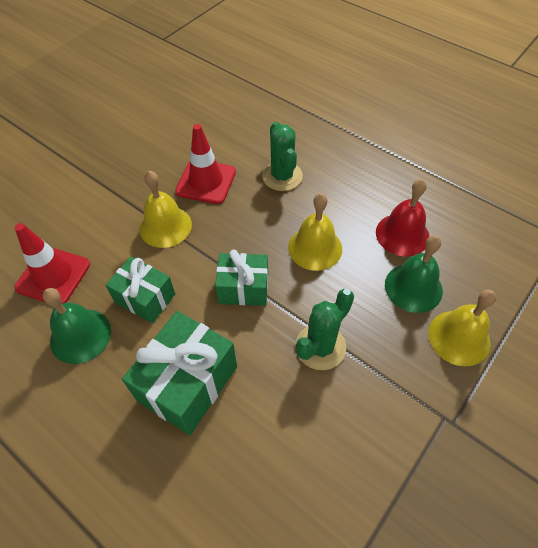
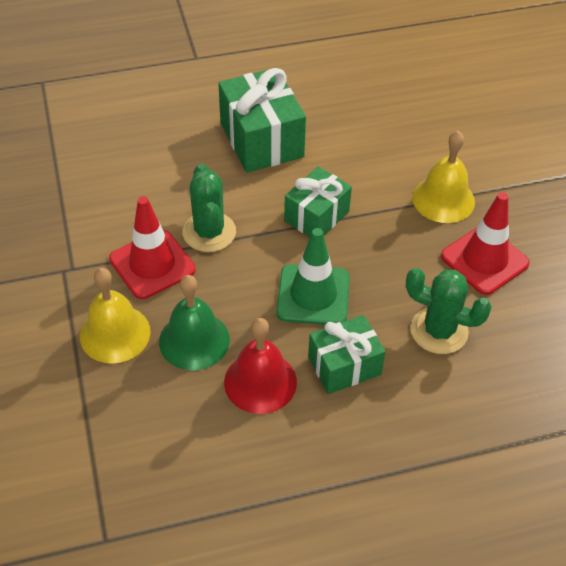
camera: 125 degrees right, 5 degrees down
(53, 276) = (444, 107): red traffic cone -> red traffic cone (152, 264)
(80, 335) = (364, 101): green bell -> none
(145, 298) = (367, 150): green gift -> green gift (344, 366)
(315, 248) = (313, 295): yellow bell -> green traffic cone

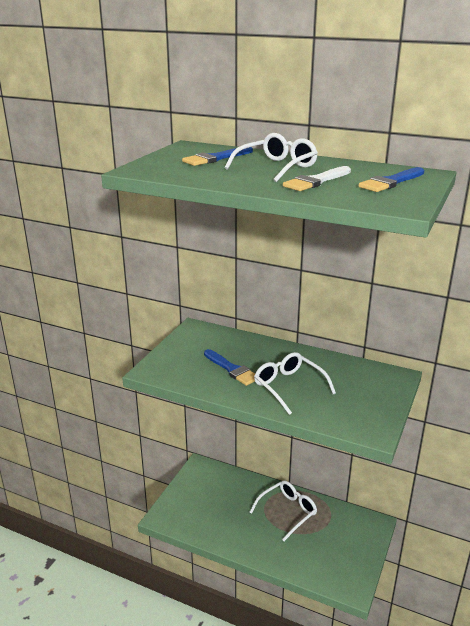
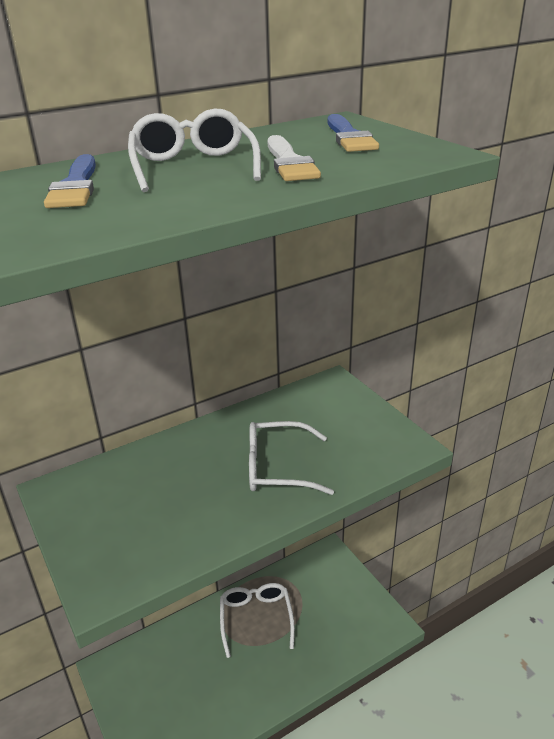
camera: 55 degrees left, 5 degrees up
(232, 369) = (191, 500): blue brush -> none

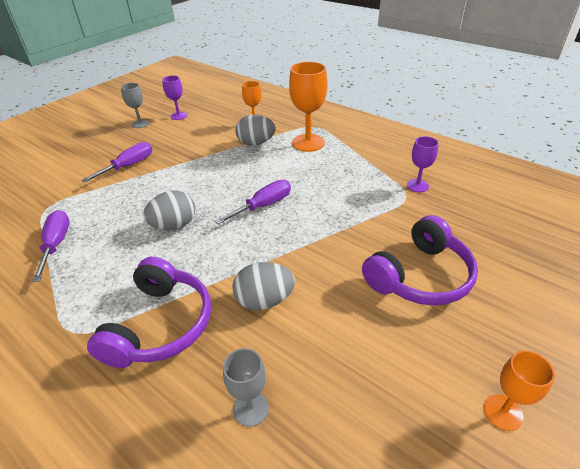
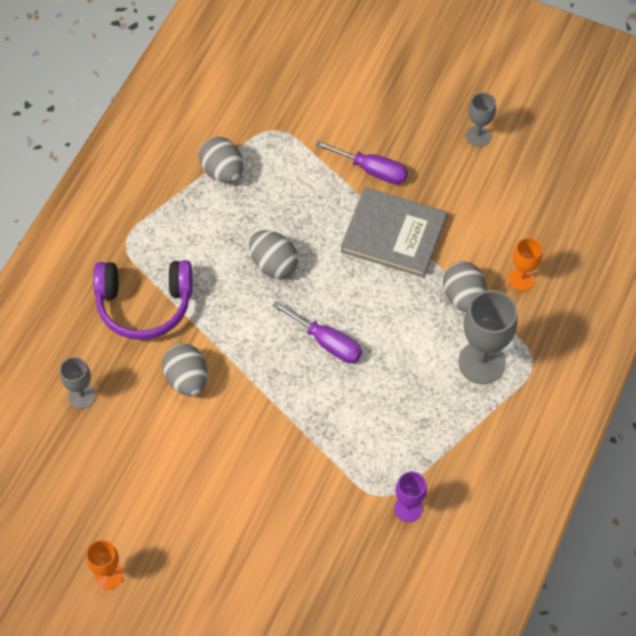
camera: 75 degrees right, 20 degrees up
(56, 244) = (222, 171): purple screwdriver -> grey egg
(179, 116) = (514, 174): purple goblet -> none
(189, 163) = (393, 234): none -> grey book
(308, 143) = (481, 362): orange goblet -> grey goblet
(420, 276) = (245, 514): purple headphones -> none

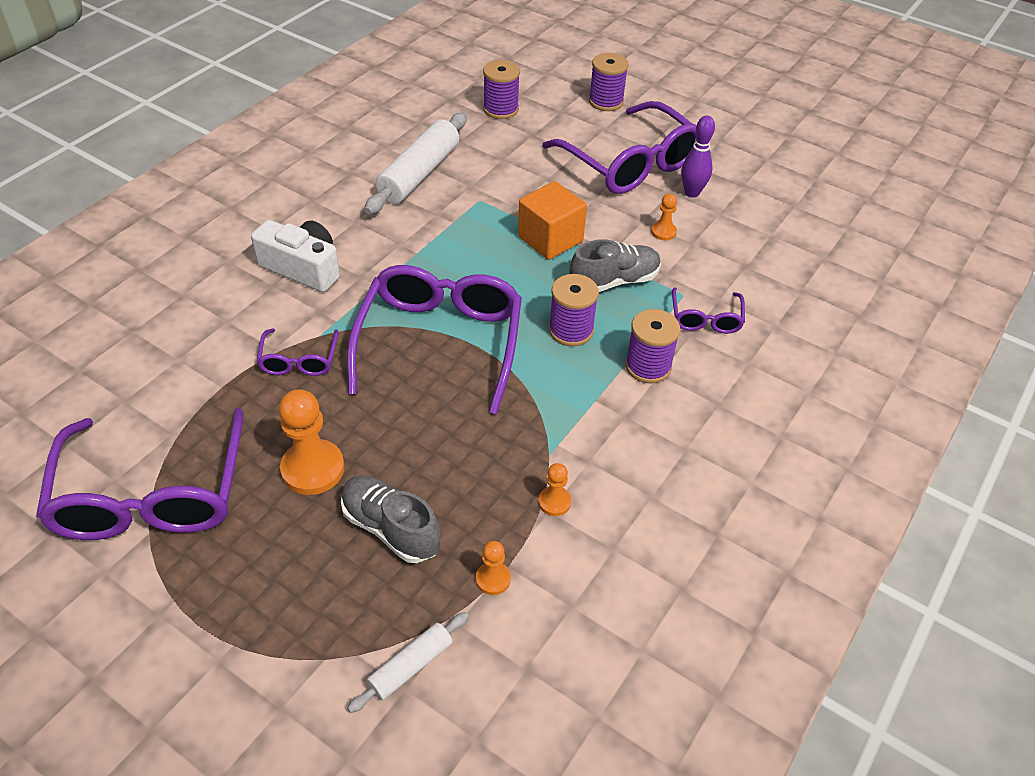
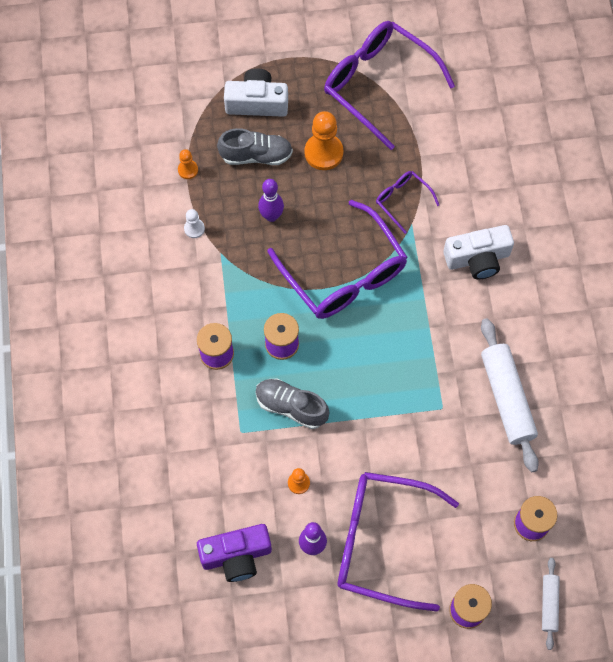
camera: 140 degrees right, 20 degrees up
(312, 596) = (257, 102): none -> white camera
(410, 666) = (187, 110): white rolling pin -> white rolling pin (549, 604)
(450, 448) = (271, 216): none -> purple bowling pin
(550, 239) = (363, 410): orange cube -> none
(554, 502) = (194, 229): orange pawn -> white pawn
(614, 281) = (291, 407): grey shoe -> grey shoe turned 90 degrees clockwise
(705, 318) = (212, 422): purple glasses -> none
(767, 224) = (236, 556): none -> purple camera

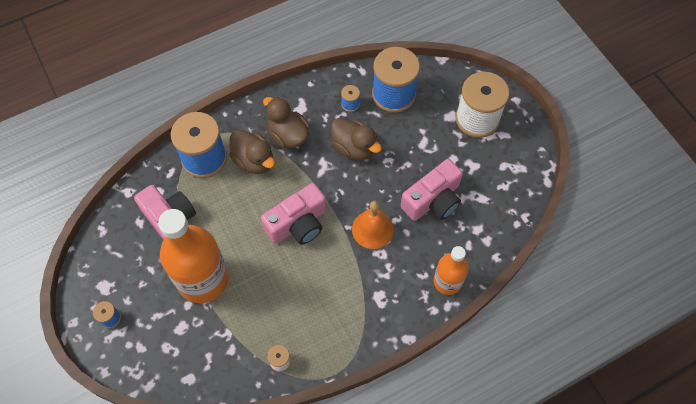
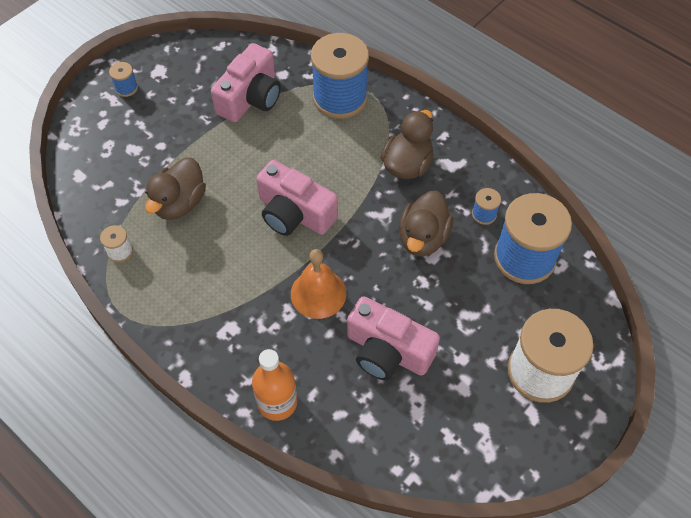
camera: 70 degrees right, 5 degrees down
(203, 279) = (194, 148): orange bottle -> none
(254, 161) = (358, 144): brown duck -> brown duck (179, 203)

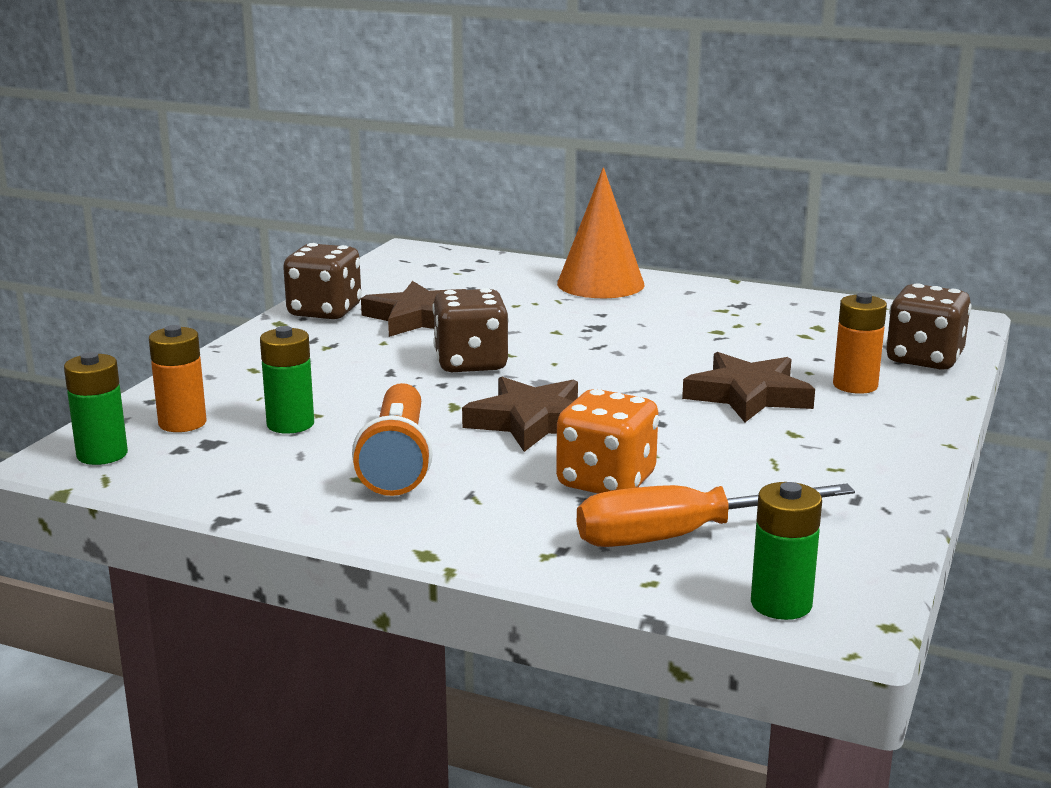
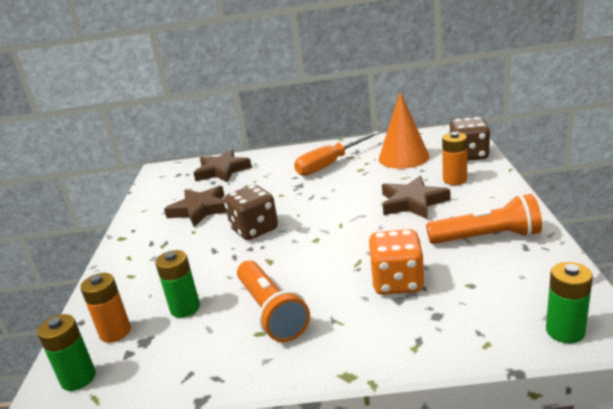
camera: 20 degrees left, 5 degrees up
(325, 311) = (143, 222): brown dice -> none
(531, 422) = (321, 257): brown star -> brown star (222, 171)
(600, 284) = (278, 160): orange cone -> orange cone (403, 157)
(682, 536) = (471, 305): orange screwdriver -> orange screwdriver (330, 164)
(809, 470) = (487, 237): none -> orange flashlight

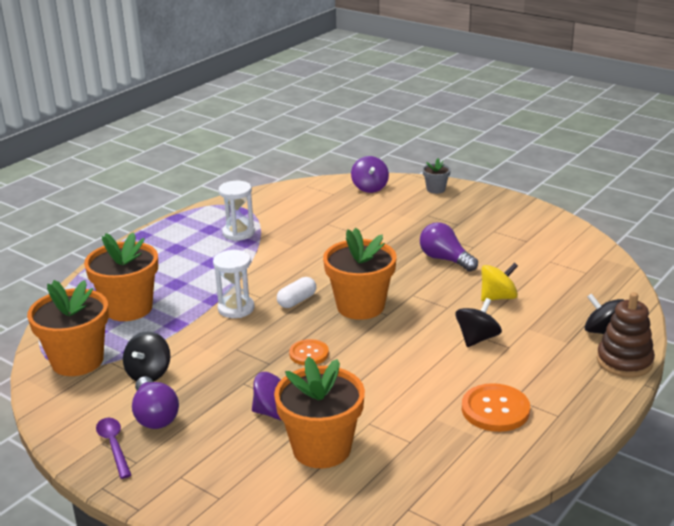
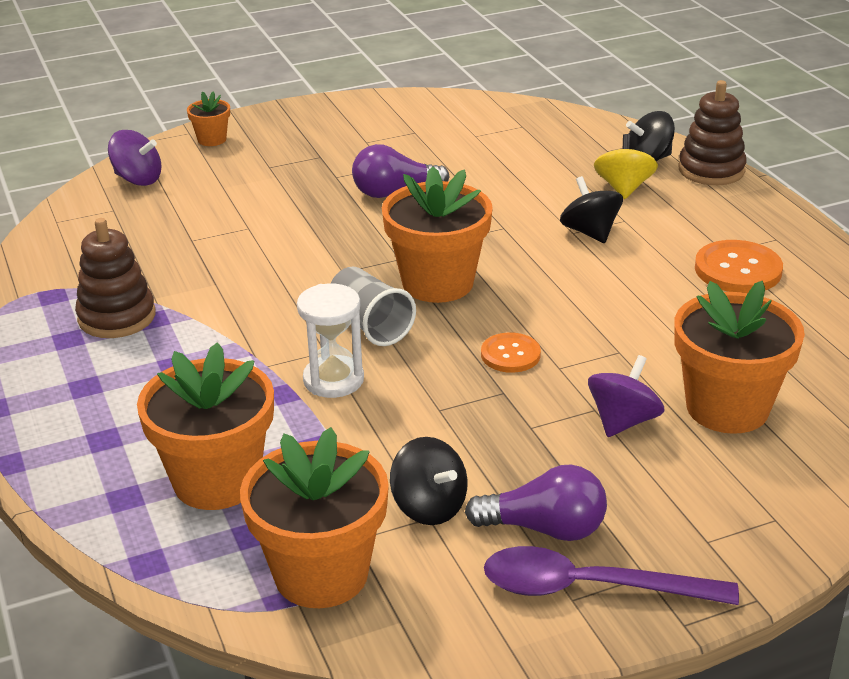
camera: 60 degrees left, 5 degrees up
(114, 446) = (590, 588): purple spoon -> purple spoon, size x1.65
(238, 233) = (117, 317): white hourglass -> brown stacking toy
(297, 301) = (370, 325): white capsule -> grey cup
(436, 189) = (212, 139): grey flower pot -> orange flower pot
(498, 297) = (517, 191): yellow spinning top -> yellow spinning top (623, 188)

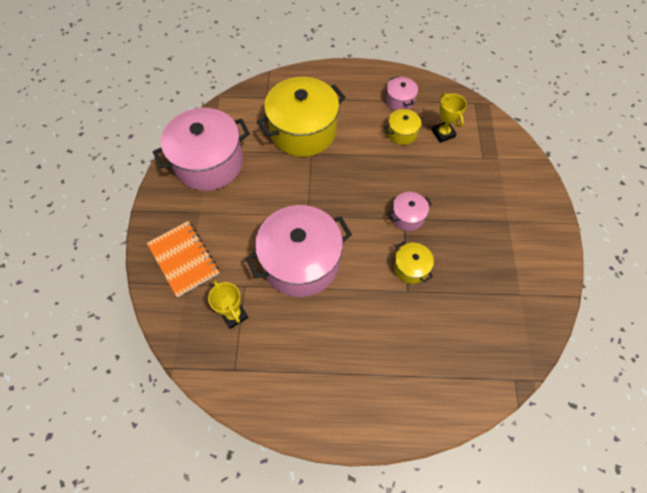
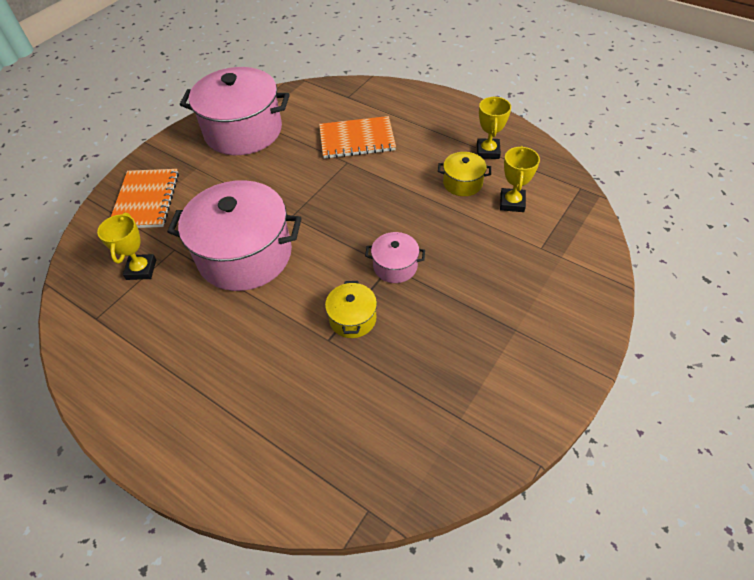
camera: 35 degrees right, 10 degrees down
(303, 131) = (357, 139): yellow pot -> orange notebook
(399, 101) = (488, 151): pink pot -> yellow trophy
------
WORK TO BE COMPLETED
All that is wanted is the run of lines from the start of the material through the line that holds "(420, 276) = (245, 514): purple", retyped exactly, with no pictures.

SOLUTION FOR THIS EXERCISE
camera: 125 degrees right, 5 degrees down
(53, 276) = (444, 107): red traffic cone -> red traffic cone (152, 264)
(80, 335) = (364, 101): green bell -> none
(145, 298) = (367, 150): green gift -> green gift (344, 366)
(315, 248) = (313, 295): yellow bell -> green traffic cone

camera: 55 degrees left, 5 degrees up
(232, 369) = (191, 500): blue brush -> none

camera: 75 degrees right, 20 degrees up
(56, 244) = (222, 171): purple screwdriver -> grey egg
(179, 116) = (514, 174): purple goblet -> none
(189, 163) = (393, 234): none -> grey book
(308, 143) = (481, 362): orange goblet -> grey goblet
(420, 276) = (245, 514): purple headphones -> none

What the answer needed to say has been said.